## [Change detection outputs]
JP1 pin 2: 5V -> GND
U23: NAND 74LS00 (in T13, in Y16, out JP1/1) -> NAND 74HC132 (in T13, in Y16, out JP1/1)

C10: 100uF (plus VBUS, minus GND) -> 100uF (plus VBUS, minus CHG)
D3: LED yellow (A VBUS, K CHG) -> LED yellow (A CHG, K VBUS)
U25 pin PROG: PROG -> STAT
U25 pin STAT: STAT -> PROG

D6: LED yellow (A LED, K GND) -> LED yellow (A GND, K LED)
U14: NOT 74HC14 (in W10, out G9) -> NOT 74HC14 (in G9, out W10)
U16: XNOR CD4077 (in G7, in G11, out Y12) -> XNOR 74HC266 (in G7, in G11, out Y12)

## [Activity]
Reproduce each entry above exactly, keeping every character.

## [Task solution]
JP1 pin 2: 5V -> GND
U23: NAND 74LS00 (in T13, in Y16, out JP1/1) -> NAND 74HC132 (in T13, in Y16, out JP1/1)

C10: 100uF (plus VBUS, minus GND) -> 100uF (plus VBUS, minus CHG)
D3: LED yellow (A VBUS, K CHG) -> LED yellow (A CHG, K VBUS)
U25 pin PROG: PROG -> STAT
U25 pin STAT: STAT -> PROG

D6: LED yellow (A LED, K GND) -> LED yellow (A GND, K LED)
U14: NOT 74HC14 (in W10, out G9) -> NOT 74HC14 (in G9, out W10)
U16: XNOR CD4077 (in G7, in G11, out Y12) -> XNOR 74HC266 (in G7, in G11, out Y12)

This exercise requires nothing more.